§ YOUR OBJECTIVE: Below are records with pictures in them; print them exactly, omitting the pictures.

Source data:
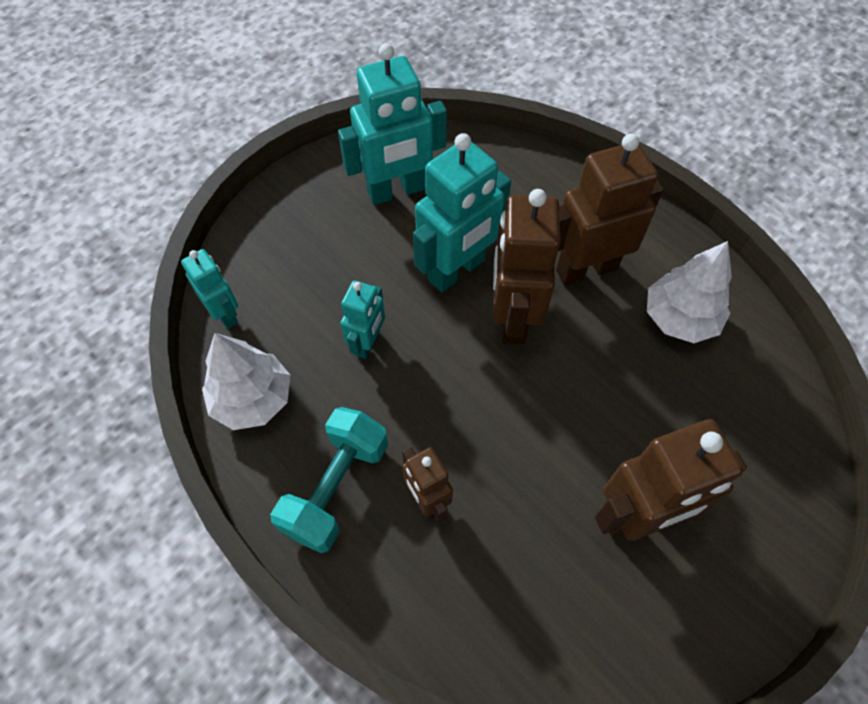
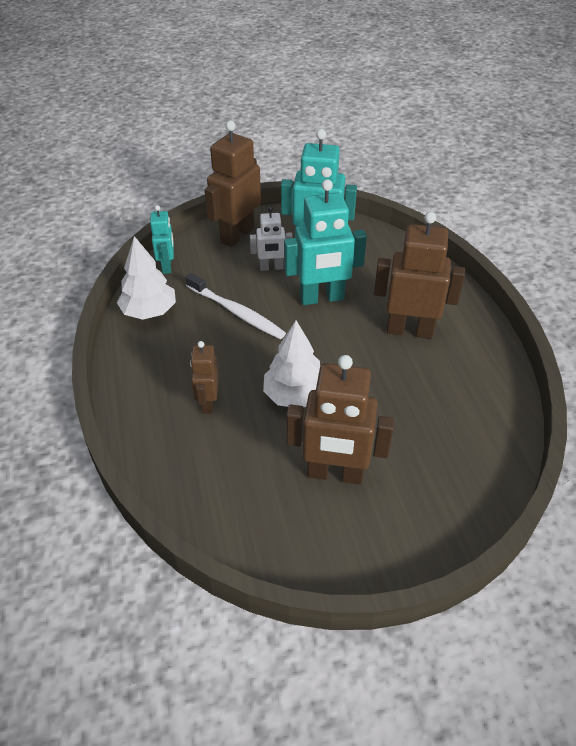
camera: 30 degrees right, 15 degrees down
(336, 488) = (160, 373): turquoise dumbbell -> none
(364, 252) = (271, 267): none -> white robot
(368, 343) = (236, 312): turquoise robot -> white toothbrush
(512, 317) = (338, 336): brown robot -> brown robot (237, 235)
(680, 318) = (455, 382): white tree -> white tree (295, 395)

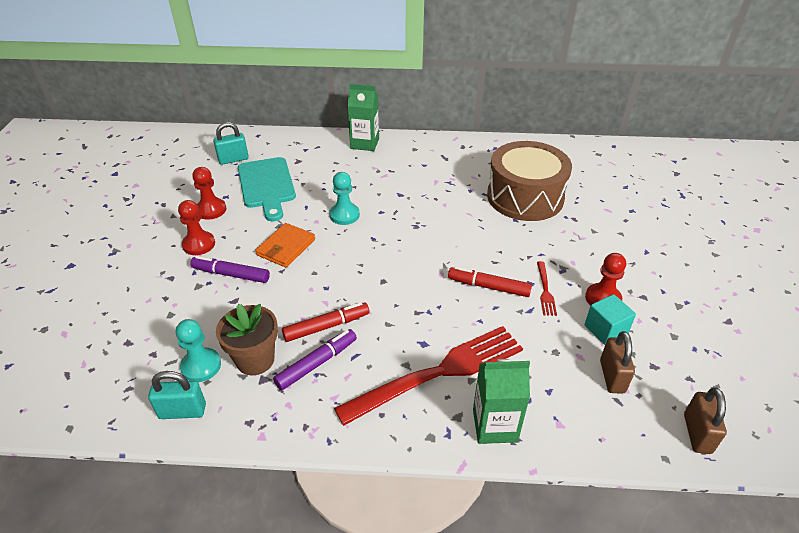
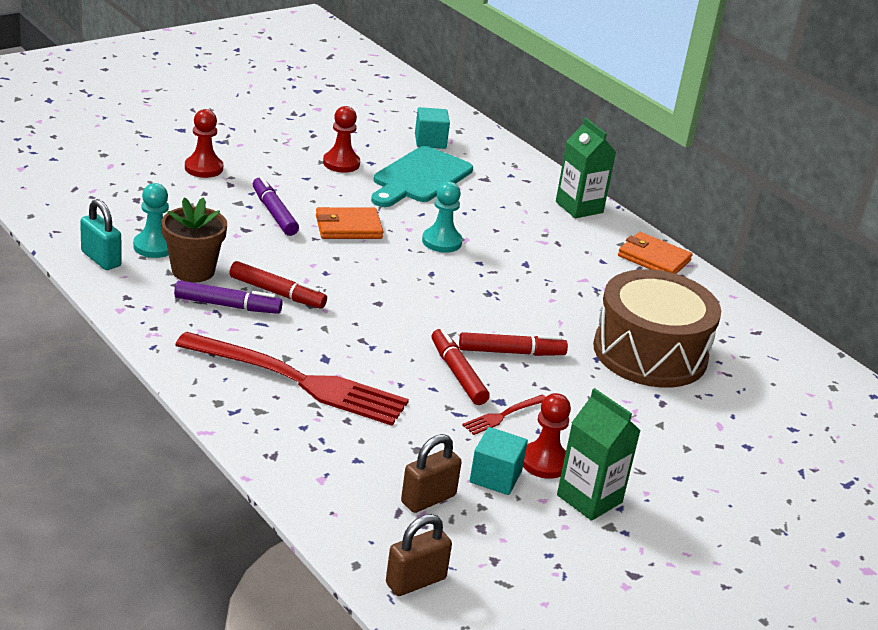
camera: 45 degrees right, 10 degrees down
(199, 244) = (288, 178): red pawn -> red pawn (203, 168)
(233, 159) = (430, 141): turquoise padlock -> turquoise cube
(439, 146) = (653, 258): none -> orange wallet
(484, 250) = (511, 352): none -> red marker
(494, 425) = (273, 437): green carton -> green carton (589, 499)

§ EXERCISE RESULT:
camera: 30 degrees right, 15 degrees down
(336, 488) = (160, 373): turquoise dumbbell -> none
(364, 252) = (271, 267): none -> white robot
(368, 343) = (236, 312): turquoise robot -> white toothbrush
(512, 317) = (338, 336): brown robot -> brown robot (237, 235)
(680, 318) = (455, 382): white tree -> white tree (295, 395)

camera: 45 degrees right, 10 degrees down
(199, 244) = (288, 178): red pawn -> red pawn (203, 168)
(233, 159) = (430, 141): turquoise padlock -> turquoise cube
(439, 146) = (653, 258): none -> orange wallet
(484, 250) = (511, 352): none -> red marker
(494, 425) = (273, 437): green carton -> green carton (589, 499)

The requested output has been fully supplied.